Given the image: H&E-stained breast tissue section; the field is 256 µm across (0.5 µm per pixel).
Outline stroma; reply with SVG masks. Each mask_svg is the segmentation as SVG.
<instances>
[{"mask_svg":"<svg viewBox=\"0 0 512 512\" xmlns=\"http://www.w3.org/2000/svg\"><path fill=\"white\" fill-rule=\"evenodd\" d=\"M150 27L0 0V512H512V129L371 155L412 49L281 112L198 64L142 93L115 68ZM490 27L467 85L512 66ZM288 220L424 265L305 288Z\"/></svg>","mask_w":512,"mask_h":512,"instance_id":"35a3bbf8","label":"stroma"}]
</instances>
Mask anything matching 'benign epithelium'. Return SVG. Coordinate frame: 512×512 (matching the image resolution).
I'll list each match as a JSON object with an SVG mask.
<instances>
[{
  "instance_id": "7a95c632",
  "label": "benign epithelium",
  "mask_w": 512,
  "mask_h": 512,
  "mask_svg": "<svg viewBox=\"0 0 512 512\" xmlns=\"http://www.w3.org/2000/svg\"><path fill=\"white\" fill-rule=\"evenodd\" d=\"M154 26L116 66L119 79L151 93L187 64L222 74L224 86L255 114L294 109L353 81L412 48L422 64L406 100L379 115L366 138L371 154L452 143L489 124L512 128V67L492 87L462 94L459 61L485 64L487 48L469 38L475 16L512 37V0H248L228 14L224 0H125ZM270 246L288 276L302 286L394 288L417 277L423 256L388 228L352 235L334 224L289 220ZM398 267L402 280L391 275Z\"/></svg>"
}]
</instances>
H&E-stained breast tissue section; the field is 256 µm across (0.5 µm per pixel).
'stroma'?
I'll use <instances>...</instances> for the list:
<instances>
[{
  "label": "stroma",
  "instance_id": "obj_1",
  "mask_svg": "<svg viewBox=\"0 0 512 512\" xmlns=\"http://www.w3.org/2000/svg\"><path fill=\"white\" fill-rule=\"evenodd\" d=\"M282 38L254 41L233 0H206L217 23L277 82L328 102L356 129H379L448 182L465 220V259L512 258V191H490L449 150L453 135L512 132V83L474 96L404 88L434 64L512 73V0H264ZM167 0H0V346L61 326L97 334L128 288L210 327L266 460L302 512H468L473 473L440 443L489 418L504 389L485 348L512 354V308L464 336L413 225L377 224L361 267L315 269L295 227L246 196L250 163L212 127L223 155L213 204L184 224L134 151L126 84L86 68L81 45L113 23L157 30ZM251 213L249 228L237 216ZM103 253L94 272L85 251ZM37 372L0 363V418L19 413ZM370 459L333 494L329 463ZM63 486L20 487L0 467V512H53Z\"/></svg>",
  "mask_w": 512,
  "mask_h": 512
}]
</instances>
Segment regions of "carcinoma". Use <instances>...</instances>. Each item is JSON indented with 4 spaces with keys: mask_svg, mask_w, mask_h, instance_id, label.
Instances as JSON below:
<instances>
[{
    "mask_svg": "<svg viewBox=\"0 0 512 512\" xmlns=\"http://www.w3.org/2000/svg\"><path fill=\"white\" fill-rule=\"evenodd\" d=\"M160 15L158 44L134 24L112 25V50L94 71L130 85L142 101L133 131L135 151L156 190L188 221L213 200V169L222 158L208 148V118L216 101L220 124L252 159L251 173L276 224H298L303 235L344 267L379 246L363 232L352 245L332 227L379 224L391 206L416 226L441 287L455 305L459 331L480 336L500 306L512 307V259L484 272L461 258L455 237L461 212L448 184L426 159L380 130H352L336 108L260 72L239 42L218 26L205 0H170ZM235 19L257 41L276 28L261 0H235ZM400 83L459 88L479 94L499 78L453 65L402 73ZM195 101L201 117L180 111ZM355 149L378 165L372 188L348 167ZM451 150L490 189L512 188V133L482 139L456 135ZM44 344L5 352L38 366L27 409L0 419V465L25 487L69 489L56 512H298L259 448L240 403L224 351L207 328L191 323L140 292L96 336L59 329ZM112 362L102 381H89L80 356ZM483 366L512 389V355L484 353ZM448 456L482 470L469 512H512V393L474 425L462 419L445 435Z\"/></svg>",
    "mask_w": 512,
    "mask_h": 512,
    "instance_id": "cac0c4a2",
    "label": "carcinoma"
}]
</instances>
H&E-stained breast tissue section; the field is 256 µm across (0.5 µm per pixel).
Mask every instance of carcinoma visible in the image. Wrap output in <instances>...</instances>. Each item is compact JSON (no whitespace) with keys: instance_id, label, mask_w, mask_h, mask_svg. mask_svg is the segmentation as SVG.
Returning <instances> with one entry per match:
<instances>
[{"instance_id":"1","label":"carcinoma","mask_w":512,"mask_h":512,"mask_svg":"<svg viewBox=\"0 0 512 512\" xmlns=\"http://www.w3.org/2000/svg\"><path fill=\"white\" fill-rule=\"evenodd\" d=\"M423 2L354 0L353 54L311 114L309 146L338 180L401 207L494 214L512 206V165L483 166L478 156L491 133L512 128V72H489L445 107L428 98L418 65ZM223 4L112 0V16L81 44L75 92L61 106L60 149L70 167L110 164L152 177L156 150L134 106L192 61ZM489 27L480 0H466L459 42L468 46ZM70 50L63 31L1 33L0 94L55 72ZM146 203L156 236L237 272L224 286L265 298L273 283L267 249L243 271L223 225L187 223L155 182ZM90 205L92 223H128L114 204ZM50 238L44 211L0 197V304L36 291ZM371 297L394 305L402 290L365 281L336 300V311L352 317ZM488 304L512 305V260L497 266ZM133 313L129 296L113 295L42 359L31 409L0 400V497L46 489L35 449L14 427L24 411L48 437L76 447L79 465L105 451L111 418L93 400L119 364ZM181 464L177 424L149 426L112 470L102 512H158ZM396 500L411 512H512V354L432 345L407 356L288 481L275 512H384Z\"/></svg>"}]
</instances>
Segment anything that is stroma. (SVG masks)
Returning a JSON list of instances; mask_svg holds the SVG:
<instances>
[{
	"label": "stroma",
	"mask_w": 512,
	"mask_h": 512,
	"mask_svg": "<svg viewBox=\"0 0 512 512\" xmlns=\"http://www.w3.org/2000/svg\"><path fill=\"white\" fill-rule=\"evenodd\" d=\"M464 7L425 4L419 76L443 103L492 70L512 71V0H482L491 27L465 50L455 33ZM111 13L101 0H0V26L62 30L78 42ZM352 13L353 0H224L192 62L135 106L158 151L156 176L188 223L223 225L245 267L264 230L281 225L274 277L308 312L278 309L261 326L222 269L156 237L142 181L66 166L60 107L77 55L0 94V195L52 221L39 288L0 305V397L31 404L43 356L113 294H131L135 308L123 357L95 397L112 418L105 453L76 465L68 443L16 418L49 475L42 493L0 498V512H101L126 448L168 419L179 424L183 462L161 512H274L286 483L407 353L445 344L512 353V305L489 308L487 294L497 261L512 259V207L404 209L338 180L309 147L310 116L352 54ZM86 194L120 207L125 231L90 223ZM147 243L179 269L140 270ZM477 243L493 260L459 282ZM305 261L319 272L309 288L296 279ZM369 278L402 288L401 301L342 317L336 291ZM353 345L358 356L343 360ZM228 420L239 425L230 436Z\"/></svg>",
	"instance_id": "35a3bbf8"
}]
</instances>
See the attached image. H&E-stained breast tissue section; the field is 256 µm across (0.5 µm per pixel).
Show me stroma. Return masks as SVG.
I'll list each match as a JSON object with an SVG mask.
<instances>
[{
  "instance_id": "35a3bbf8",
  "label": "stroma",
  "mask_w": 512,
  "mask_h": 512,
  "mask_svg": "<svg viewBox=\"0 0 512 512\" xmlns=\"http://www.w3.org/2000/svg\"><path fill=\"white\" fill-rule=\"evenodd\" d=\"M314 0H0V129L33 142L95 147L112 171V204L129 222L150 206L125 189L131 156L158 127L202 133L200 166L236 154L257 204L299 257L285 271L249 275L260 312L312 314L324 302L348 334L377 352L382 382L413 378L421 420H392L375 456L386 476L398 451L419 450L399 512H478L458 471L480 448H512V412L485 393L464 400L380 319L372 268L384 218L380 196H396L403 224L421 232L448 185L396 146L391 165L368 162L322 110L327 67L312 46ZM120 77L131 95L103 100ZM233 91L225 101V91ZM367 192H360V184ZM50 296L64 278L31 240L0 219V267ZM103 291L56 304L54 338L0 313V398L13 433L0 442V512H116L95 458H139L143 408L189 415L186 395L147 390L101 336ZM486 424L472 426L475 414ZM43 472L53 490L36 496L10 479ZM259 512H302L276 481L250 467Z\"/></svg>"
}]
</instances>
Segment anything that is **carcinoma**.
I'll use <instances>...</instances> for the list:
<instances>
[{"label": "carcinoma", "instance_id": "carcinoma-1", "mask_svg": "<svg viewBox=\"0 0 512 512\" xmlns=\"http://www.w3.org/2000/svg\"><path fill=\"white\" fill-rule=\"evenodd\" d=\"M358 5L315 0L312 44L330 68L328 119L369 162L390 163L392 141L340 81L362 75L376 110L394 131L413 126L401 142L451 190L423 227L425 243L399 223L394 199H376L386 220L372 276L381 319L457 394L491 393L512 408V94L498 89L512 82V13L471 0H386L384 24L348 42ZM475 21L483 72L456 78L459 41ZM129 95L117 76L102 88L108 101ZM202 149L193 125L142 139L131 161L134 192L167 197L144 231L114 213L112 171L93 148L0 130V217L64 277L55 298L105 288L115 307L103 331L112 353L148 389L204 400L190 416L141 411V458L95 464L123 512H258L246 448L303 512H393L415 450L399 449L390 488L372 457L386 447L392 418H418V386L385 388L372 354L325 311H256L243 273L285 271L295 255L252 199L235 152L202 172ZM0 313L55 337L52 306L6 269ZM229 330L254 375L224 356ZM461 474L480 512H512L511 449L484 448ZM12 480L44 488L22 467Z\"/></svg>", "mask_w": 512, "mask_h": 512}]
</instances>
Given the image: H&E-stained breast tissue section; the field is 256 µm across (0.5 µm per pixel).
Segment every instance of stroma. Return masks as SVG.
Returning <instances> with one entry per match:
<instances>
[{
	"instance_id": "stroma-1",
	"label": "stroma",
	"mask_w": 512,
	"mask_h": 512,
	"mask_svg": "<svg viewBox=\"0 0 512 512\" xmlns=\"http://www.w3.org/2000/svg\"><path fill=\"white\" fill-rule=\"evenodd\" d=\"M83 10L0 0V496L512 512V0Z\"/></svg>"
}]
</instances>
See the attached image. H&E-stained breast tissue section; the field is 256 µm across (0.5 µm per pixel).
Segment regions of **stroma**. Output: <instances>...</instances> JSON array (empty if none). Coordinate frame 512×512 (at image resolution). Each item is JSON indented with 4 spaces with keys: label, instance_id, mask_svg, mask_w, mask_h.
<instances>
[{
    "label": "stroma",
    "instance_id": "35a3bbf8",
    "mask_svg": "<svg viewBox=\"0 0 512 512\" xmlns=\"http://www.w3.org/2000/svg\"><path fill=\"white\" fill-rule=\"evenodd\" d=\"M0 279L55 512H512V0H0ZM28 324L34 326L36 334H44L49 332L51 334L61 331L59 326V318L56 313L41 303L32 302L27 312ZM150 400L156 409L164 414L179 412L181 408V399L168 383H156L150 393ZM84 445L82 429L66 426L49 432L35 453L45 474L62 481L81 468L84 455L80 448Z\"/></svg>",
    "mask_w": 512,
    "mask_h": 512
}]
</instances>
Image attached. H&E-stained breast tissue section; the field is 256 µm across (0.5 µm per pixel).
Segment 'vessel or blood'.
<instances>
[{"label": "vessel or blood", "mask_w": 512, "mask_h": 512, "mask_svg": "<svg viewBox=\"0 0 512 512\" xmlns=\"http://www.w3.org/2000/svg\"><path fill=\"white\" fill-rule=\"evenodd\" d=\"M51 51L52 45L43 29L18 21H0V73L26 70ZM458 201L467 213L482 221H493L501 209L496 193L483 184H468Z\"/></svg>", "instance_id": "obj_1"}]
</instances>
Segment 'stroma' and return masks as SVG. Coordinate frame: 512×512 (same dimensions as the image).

****************************************

Write out exactly the lines running from the line containing "Segment every instance" to the line containing "Image attached. H&E-stained", with both of those lines included.

Segment every instance of stroma. Return masks as SVG.
Returning <instances> with one entry per match:
<instances>
[{
	"instance_id": "stroma-1",
	"label": "stroma",
	"mask_w": 512,
	"mask_h": 512,
	"mask_svg": "<svg viewBox=\"0 0 512 512\" xmlns=\"http://www.w3.org/2000/svg\"><path fill=\"white\" fill-rule=\"evenodd\" d=\"M83 10L0 0V496L512 512V0Z\"/></svg>"
}]
</instances>
See the attached image. H&E-stained breast tissue section; the field is 256 µm across (0.5 µm per pixel).
Segment regions of **stroma**. Output: <instances>...</instances> JSON array (empty if none). Coordinate frame 512×512 (at image resolution). Each item is JSON indented with 4 spaces with keys: label, instance_id, mask_svg, mask_w, mask_h.
<instances>
[{
    "label": "stroma",
    "instance_id": "35a3bbf8",
    "mask_svg": "<svg viewBox=\"0 0 512 512\" xmlns=\"http://www.w3.org/2000/svg\"><path fill=\"white\" fill-rule=\"evenodd\" d=\"M0 279L55 512H512V0H0ZM28 324L34 326L36 334H44L49 332L51 334L61 331L59 326V318L56 313L41 303L32 302L27 312ZM150 400L156 409L164 414L179 412L181 408V399L168 383H156L150 393ZM84 445L82 429L66 426L49 432L35 453L45 474L62 481L81 468L84 455L80 448Z\"/></svg>",
    "mask_w": 512,
    "mask_h": 512
}]
</instances>
Image attached. H&E-stained breast tissue section; the field is 256 µm across (0.5 µm per pixel).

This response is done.